▶ **The task**
As soon as the line containing "cyan brick E2:F2" appears in the material below, start returning lines exactly, and end with the line containing "white tile B4".

▶ **Input for this task**
■ ■ ■ ■ ■ ■ ■

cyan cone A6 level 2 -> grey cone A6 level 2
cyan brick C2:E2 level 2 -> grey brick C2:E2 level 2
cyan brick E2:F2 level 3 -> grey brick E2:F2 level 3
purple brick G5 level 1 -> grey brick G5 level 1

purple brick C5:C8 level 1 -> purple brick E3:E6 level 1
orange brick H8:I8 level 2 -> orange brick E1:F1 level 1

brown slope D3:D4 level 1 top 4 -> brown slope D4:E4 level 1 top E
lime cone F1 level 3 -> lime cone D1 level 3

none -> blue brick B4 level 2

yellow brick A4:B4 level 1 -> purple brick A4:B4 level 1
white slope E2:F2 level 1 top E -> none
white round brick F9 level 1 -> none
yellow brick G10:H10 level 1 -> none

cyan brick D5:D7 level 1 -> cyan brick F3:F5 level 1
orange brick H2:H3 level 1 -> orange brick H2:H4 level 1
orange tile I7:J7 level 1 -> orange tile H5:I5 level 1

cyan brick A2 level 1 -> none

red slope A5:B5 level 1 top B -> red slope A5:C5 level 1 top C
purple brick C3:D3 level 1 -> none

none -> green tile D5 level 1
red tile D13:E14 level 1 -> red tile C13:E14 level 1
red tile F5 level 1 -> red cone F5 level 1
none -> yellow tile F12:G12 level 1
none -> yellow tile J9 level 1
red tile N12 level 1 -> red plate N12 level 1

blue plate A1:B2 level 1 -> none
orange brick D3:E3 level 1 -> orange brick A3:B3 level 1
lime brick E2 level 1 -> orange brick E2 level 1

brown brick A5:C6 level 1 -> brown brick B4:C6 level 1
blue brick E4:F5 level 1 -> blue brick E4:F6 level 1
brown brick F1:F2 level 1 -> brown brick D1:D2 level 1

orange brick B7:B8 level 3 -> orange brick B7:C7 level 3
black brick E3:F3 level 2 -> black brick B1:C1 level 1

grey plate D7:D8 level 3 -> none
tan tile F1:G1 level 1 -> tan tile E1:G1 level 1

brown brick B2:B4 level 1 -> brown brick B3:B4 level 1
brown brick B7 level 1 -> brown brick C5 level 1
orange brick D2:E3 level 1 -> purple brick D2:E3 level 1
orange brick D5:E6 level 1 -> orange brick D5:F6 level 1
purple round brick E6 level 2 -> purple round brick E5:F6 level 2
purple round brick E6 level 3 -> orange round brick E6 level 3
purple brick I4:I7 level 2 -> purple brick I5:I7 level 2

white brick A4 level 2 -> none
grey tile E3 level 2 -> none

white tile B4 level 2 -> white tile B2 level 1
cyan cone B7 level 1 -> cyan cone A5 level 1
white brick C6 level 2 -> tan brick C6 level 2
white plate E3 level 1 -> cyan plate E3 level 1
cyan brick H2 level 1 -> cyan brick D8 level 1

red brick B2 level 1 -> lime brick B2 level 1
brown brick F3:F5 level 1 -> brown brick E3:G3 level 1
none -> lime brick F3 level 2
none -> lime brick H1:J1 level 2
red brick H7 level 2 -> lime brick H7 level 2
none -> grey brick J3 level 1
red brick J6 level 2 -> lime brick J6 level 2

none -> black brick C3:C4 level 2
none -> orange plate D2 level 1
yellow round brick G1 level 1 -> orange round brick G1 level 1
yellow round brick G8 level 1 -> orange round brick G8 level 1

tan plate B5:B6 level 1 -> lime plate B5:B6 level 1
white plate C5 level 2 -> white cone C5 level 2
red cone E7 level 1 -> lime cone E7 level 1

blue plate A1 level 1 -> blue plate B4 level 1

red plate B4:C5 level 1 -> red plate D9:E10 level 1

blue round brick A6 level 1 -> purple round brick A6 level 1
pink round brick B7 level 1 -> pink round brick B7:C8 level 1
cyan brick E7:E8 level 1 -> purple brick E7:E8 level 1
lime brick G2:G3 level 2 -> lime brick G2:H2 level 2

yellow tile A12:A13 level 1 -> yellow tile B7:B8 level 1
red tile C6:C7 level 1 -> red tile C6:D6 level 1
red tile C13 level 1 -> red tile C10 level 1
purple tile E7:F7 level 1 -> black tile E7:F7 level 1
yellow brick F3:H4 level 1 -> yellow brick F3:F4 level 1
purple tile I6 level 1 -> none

■ ■ ■ ■ ■ ■ ■

▶ **Result of this exercise**
cyan brick E2:F2 level 3 -> grey brick E2:F2 level 3
purple brick G5 level 1 -> grey brick G5 level 1

purple brick C5:C8 level 1 -> purple brick E3:E6 level 1
orange brick H8:I8 level 2 -> orange brick E1:F1 level 1

brown slope D3:D4 level 1 top 4 -> brown slope D4:E4 level 1 top E
lime cone F1 level 3 -> lime cone D1 level 3

none -> blue brick B4 level 2

yellow brick A4:B4 level 1 -> purple brick A4:B4 level 1
white slope E2:F2 level 1 top E -> none
white round brick F9 level 1 -> none
yellow brick G10:H10 level 1 -> none

cyan brick D5:D7 level 1 -> cyan brick F3:F5 level 1
orange brick H2:H3 level 1 -> orange brick H2:H4 level 1
orange tile I7:J7 level 1 -> orange tile H5:I5 level 1

cyan brick A2 level 1 -> none

red slope A5:B5 level 1 top B -> red slope A5:C5 level 1 top C
purple brick C3:D3 level 1 -> none

none -> green tile D5 level 1
red tile D13:E14 level 1 -> red tile C13:E14 level 1
red tile F5 level 1 -> red cone F5 level 1
none -> yellow tile F12:G12 level 1
none -> yellow tile J9 level 1
red tile N12 level 1 -> red plate N12 level 1

blue plate A1:B2 level 1 -> none
orange brick D3:E3 level 1 -> orange brick A3:B3 level 1
lime brick E2 level 1 -> orange brick E2 level 1

brown brick A5:C6 level 1 -> brown brick B4:C6 level 1
blue brick E4:F5 level 1 -> blue brick E4:F6 level 1
brown brick F1:F2 level 1 -> brown brick D1:D2 level 1

orange brick B7:B8 level 3 -> orange brick B7:C7 level 3
black brick E3:F3 level 2 -> black brick B1:C1 level 1

grey plate D7:D8 level 3 -> none
tan tile F1:G1 level 1 -> tan tile E1:G1 level 1

brown brick B2:B4 level 1 -> brown brick B3:B4 level 1
brown brick B7 level 1 -> brown brick C5 level 1
orange brick D2:E3 level 1 -> purple brick D2:E3 level 1
orange brick D5:E6 level 1 -> orange brick D5:F6 level 1
purple round brick E6 level 2 -> purple round brick E5:F6 level 2
purple round brick E6 level 3 -> orange round brick E6 level 3
purple brick I4:I7 level 2 -> purple brick I5:I7 level 2

white brick A4 level 2 -> none
grey tile E3 level 2 -> none

white tile B4 level 2 -> white tile B2 level 1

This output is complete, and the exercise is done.